[EXERCISE INPUT]
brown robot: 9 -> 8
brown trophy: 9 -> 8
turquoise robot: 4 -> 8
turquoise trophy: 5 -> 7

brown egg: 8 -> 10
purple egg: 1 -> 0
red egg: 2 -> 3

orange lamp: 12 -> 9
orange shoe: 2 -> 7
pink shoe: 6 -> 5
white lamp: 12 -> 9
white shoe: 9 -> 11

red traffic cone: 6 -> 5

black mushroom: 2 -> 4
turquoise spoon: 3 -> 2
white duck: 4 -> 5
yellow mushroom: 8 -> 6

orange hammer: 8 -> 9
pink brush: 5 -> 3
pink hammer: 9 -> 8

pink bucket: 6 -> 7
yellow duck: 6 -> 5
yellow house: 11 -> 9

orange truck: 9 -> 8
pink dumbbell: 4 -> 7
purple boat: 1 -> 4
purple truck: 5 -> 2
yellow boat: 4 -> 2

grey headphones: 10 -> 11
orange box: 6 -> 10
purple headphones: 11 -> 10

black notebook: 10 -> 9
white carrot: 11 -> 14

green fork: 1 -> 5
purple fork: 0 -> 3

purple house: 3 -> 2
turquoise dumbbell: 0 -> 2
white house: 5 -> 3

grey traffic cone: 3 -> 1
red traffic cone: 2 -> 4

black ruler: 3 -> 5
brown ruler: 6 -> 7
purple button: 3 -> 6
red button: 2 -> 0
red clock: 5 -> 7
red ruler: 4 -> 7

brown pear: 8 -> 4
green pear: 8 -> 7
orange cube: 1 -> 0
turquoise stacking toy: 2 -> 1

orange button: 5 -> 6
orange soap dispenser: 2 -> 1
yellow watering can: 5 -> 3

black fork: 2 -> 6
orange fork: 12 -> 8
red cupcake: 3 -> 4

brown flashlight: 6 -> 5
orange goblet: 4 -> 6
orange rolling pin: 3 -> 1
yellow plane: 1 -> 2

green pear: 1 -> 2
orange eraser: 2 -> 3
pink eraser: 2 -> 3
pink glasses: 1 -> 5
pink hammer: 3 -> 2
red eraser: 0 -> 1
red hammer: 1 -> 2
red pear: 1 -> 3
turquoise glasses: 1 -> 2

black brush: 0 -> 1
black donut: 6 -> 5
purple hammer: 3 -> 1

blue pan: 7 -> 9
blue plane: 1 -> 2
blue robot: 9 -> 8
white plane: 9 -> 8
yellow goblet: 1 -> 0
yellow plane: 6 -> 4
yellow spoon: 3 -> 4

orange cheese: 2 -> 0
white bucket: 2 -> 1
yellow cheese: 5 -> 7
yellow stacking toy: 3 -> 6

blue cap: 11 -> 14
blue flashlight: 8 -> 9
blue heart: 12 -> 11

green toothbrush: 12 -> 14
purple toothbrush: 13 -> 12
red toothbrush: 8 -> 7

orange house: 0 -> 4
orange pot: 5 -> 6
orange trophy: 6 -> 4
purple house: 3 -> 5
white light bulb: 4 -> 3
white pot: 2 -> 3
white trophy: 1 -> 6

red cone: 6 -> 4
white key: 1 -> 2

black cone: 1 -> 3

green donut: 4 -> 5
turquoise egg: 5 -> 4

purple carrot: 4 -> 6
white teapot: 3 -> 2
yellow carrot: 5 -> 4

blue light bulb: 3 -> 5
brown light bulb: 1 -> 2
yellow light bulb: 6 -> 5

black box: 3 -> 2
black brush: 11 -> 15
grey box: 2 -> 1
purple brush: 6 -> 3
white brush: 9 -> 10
[/EXERCISE INPUT]
__GOAL OF THE EXERCISE__:
Search the entries above for lines containing the word "blue", and copy each one.

__RESPONSE TO THE TASK__:
blue pan: 7 -> 9
blue plane: 1 -> 2
blue robot: 9 -> 8
blue cap: 11 -> 14
blue flashlight: 8 -> 9
blue heart: 12 -> 11
blue light bulb: 3 -> 5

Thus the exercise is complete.